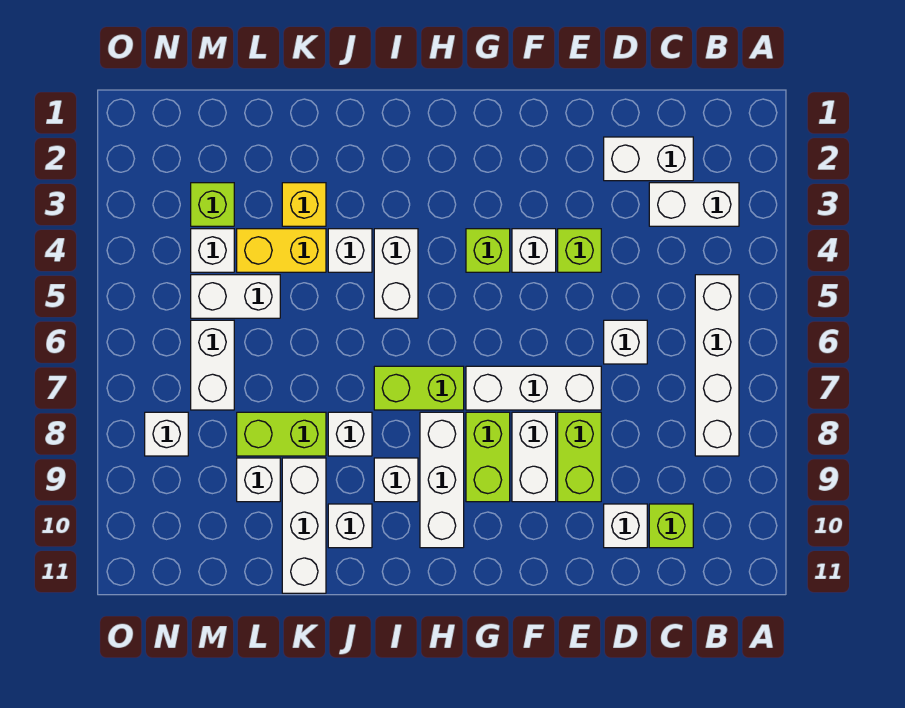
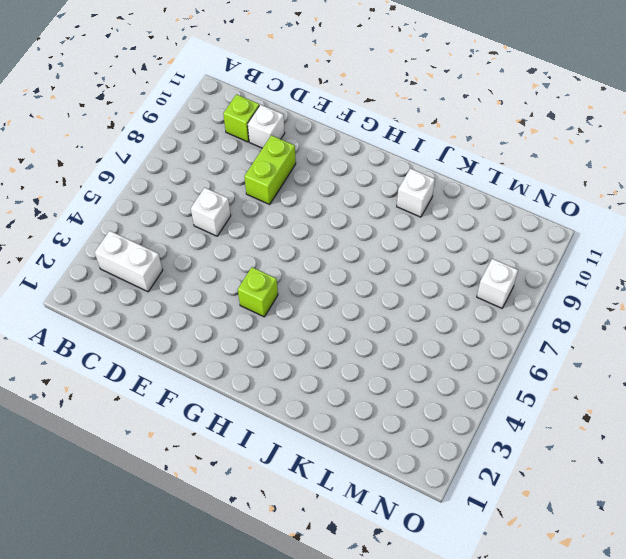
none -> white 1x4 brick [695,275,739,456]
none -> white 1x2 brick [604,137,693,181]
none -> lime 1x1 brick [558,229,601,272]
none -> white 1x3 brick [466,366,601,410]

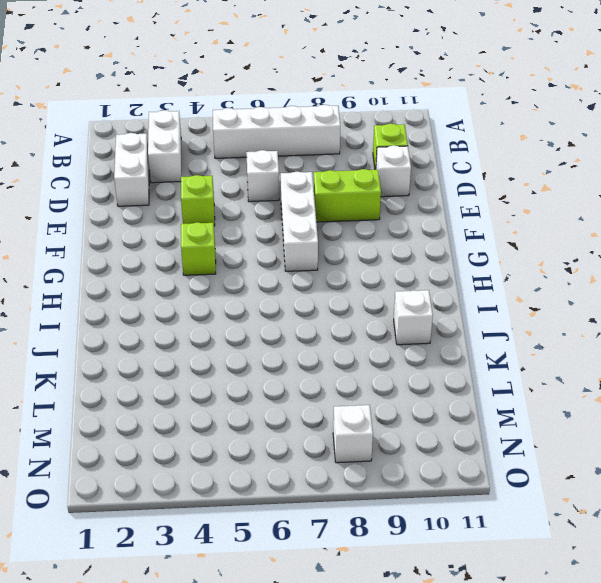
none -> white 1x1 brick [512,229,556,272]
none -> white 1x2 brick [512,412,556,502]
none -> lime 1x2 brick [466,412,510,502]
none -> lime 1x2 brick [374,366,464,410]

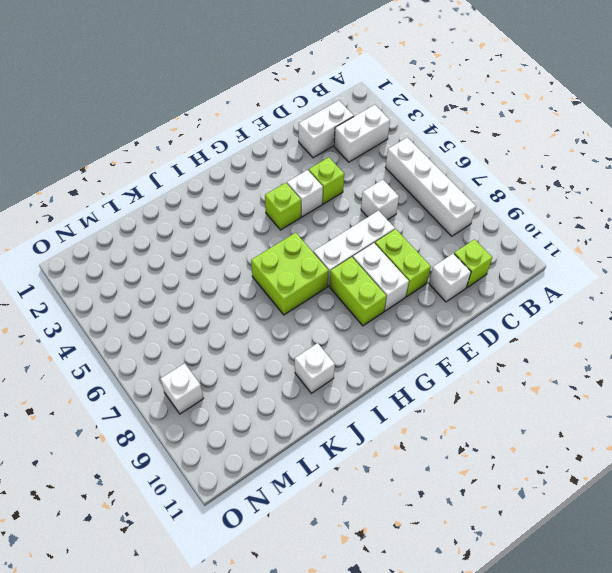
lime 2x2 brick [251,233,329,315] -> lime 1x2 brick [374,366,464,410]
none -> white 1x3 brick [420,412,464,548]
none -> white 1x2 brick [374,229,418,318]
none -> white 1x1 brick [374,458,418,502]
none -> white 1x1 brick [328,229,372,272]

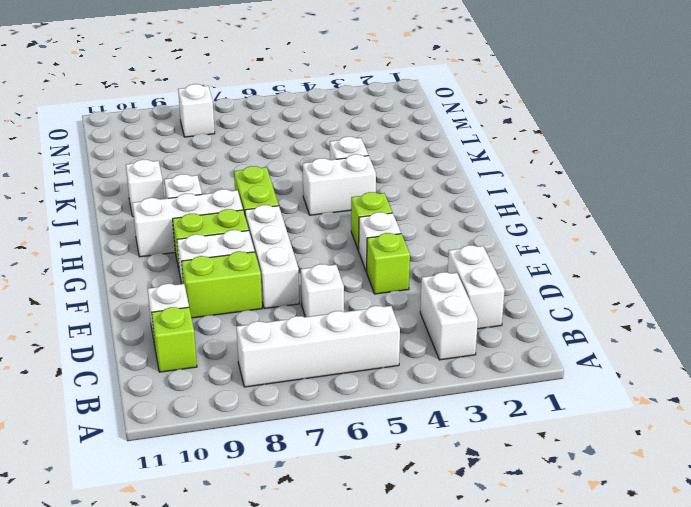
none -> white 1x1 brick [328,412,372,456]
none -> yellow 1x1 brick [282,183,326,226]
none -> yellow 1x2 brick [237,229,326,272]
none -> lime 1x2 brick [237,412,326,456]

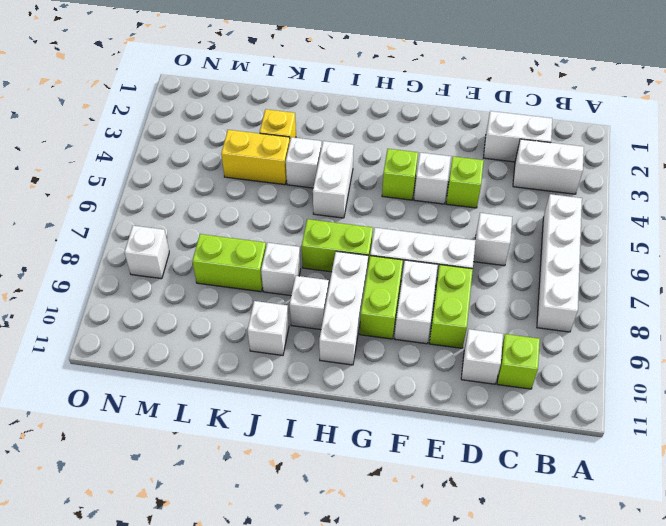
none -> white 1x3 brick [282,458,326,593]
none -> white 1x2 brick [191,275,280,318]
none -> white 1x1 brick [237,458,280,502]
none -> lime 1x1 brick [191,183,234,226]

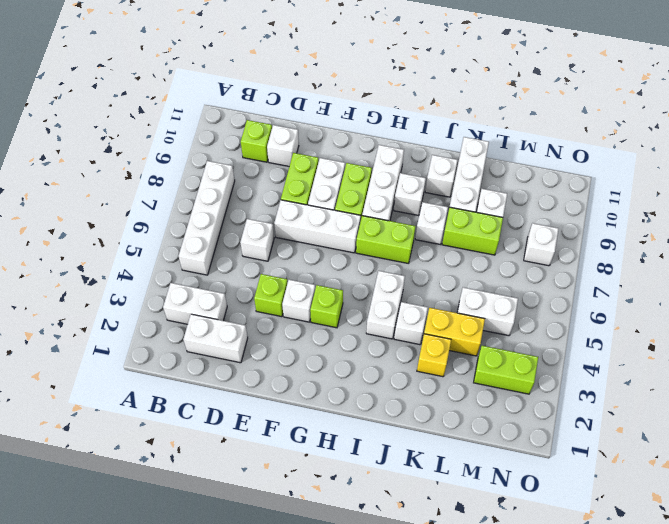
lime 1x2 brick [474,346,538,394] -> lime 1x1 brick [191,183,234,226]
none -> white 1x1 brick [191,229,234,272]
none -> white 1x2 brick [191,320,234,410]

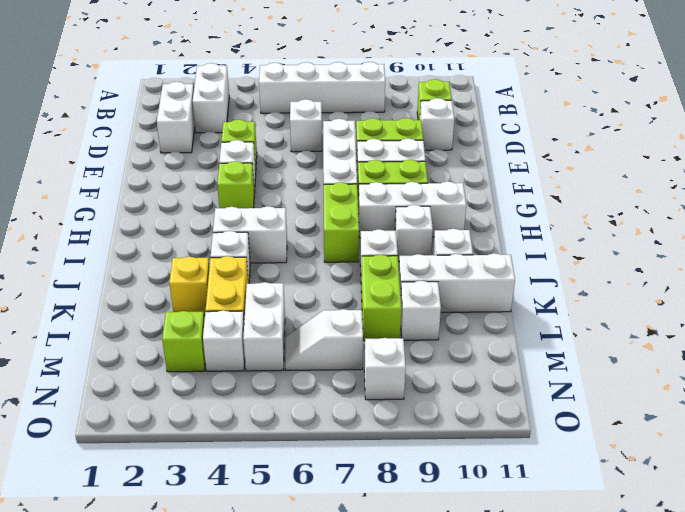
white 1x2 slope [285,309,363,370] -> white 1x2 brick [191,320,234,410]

» Exercise objective: Pictures aside, return exactly the lines from the data above, starting at the line that has "none -> yellow 1x1 brick [282,183,326,226]" and ending at the line that has "none -> white 1x1 brick [237,458,280,502]", both included.

» Result:
none -> yellow 1x1 brick [282,183,326,226]
none -> yellow 1x2 brick [237,229,326,272]
none -> lime 1x2 brick [237,412,326,456]

none -> white 1x3 brick [282,458,326,593]
none -> white 1x2 brick [191,275,280,318]
none -> white 1x1 brick [237,458,280,502]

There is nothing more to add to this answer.